Work item: The needed output is the run of lines below from the one containing "(326, 320) = (106, 295): black" through the one containing "(434, 245) = (299, 147): purple", copied exactly and free of pictures.

Material to process:
++++++
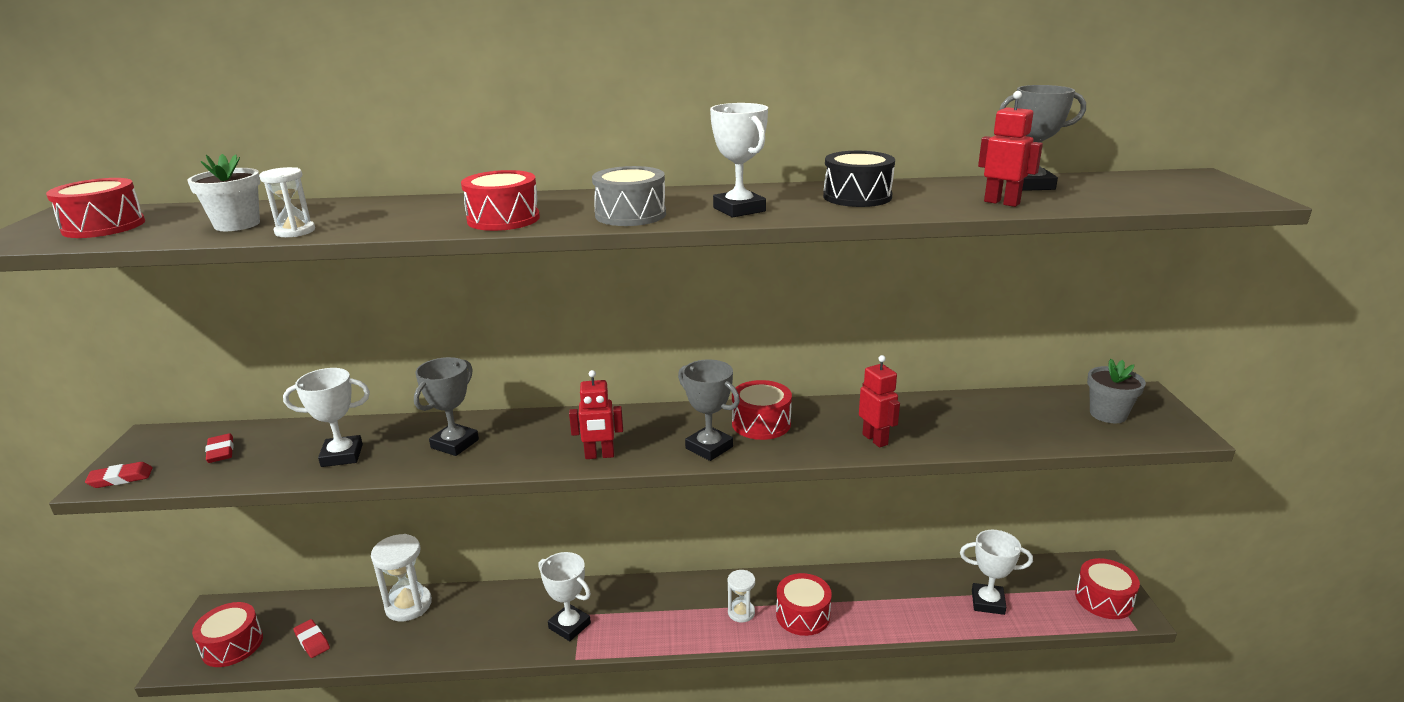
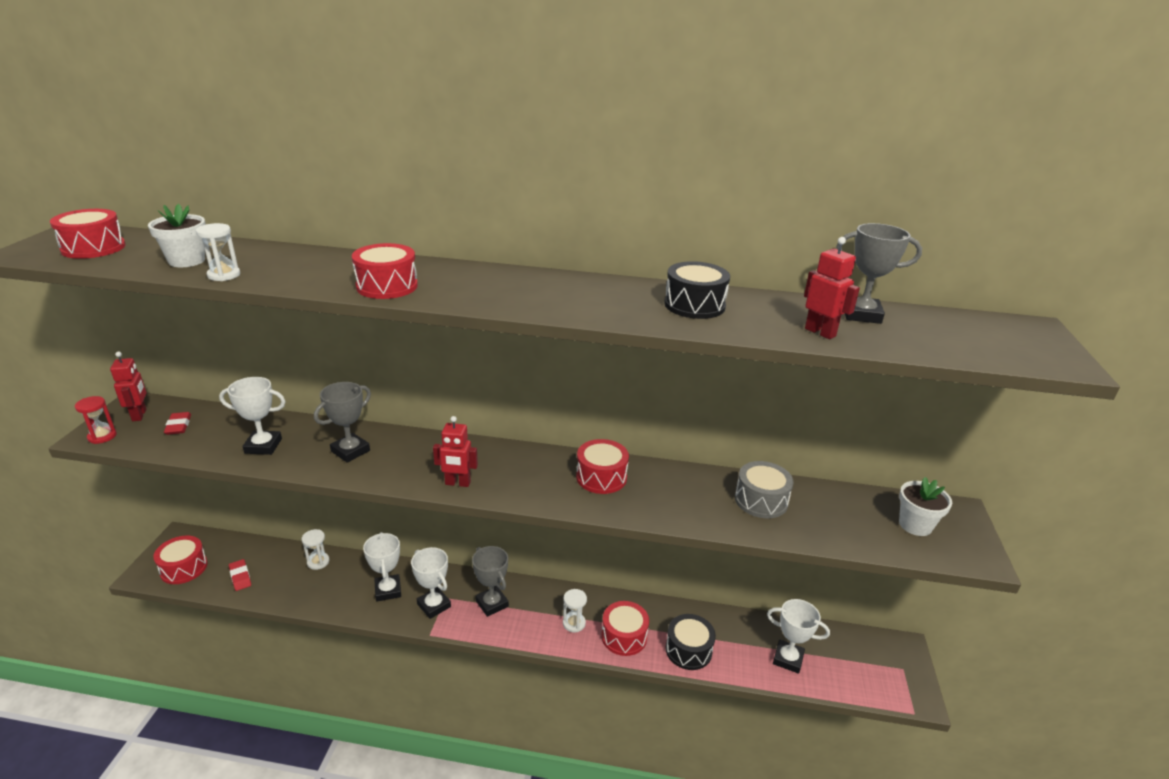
camera: 10 degrees right, 5 degrees up
(121, 478) = (102, 436): red eraser -> red hourglass
(408, 605) = (318, 562): white hourglass -> white hourglass, size x0.59
(630, 215) = (490, 297): grey drum -> grey drum (761, 500)
(709, 448) = (548, 492): grey trophy -> grey trophy (492, 603)
(739, 209) = (583, 305): white trophy -> white trophy (388, 590)
(875, 439) = (692, 511): red robot -> red robot (139, 415)
(879, 615) = (688, 650): none -> black drum
(1103, 599) = (894, 679): red drum -> none
(1108, 414) = (915, 525): grey flower pot -> white flower pot

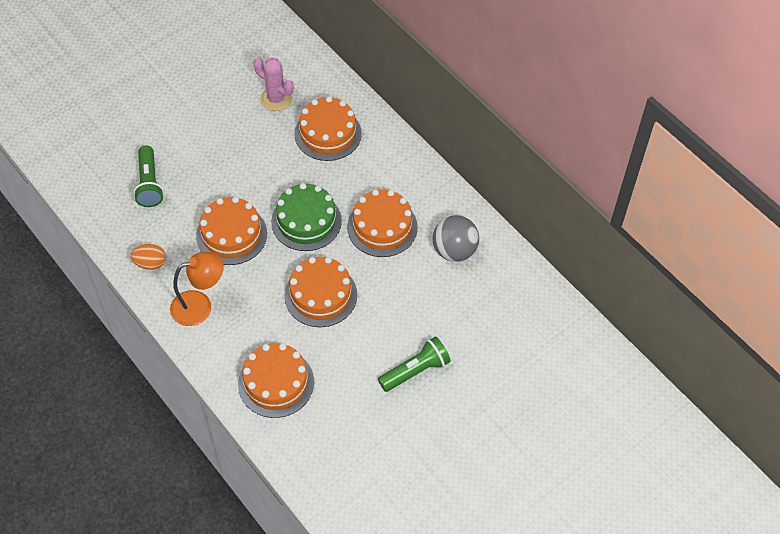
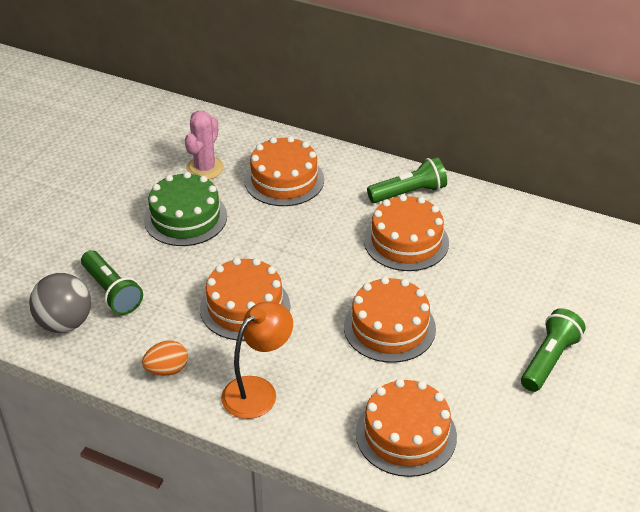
camera: 25 degrees left, 15 degrees down
(276, 99) = (205, 168): pink cactus -> pink cactus turned 75 degrees counterclockwise
(306, 221) = (320, 264): green cake -> green cake (185, 217)
(414, 184) = (409, 193): none -> green flashlight
(454, 251) = (497, 236): grey ball -> grey ball (65, 323)

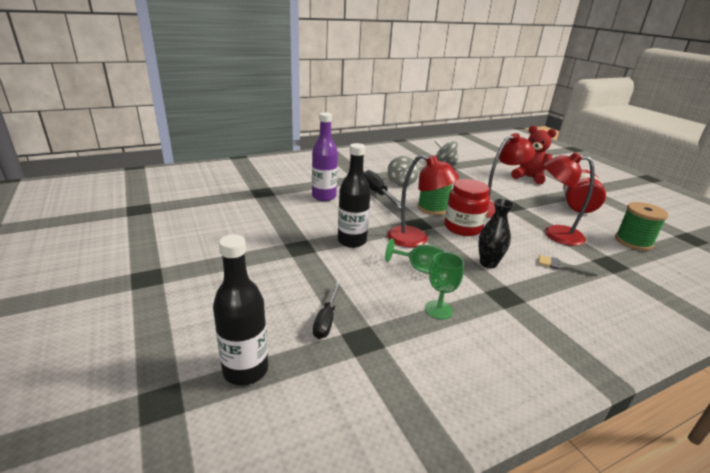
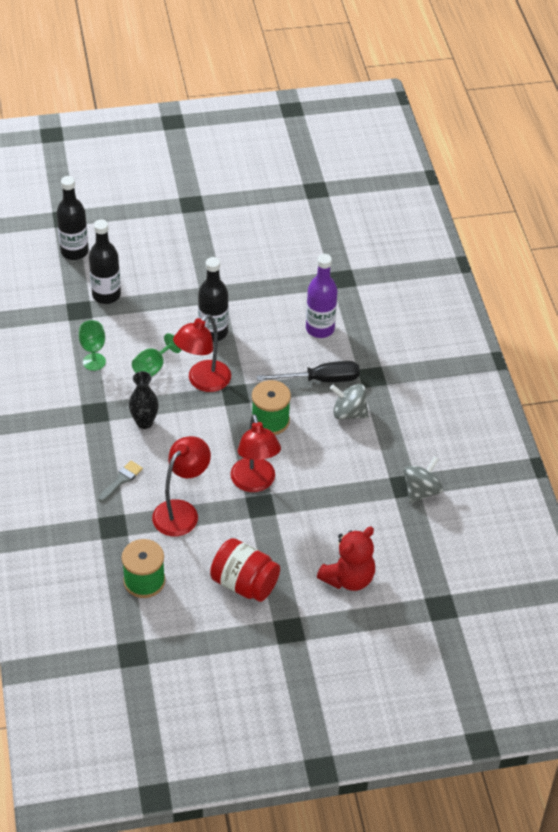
camera: 105 degrees right, 20 degrees up
(326, 320) = (106, 295): black screwdriver -> black bottle
(463, 228) = (217, 431): red jar -> none

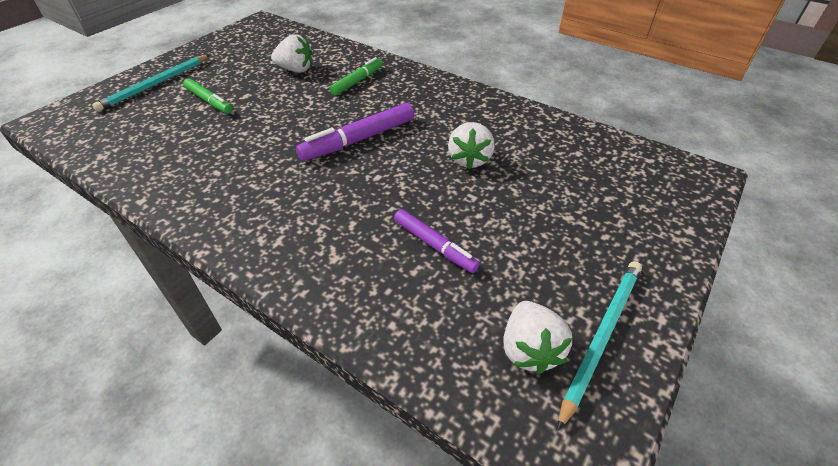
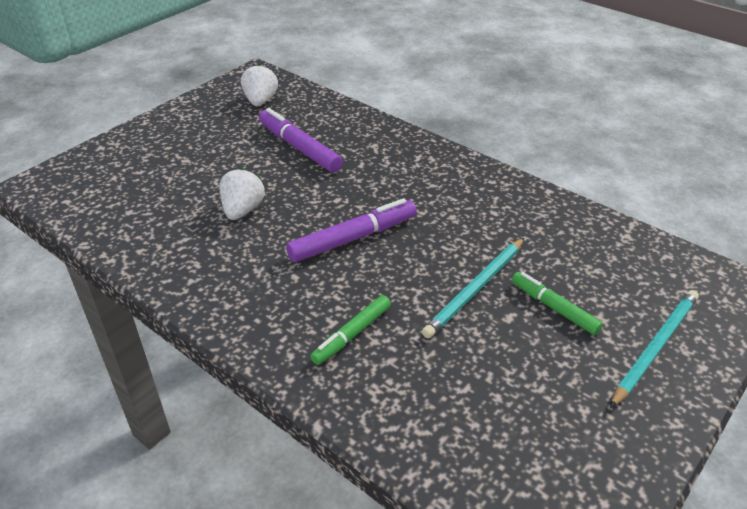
camera: 175 degrees left, 5 degrees down
(296, 70) = (450, 369): white strawberry -> none
(434, 245) = (299, 147): purple marker -> purple marker, size x1.53
(601, 336) = (215, 103): turquoise pencil -> turquoise pencil (475, 289)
++++++
Answer for this exercise:
(326, 320) = (106, 295): black screwdriver -> black bottle
(463, 228) = (217, 431): red jar -> none

camera: 175 degrees left, 5 degrees down
(296, 70) = (450, 369): white strawberry -> none
(434, 245) = (299, 147): purple marker -> purple marker, size x1.53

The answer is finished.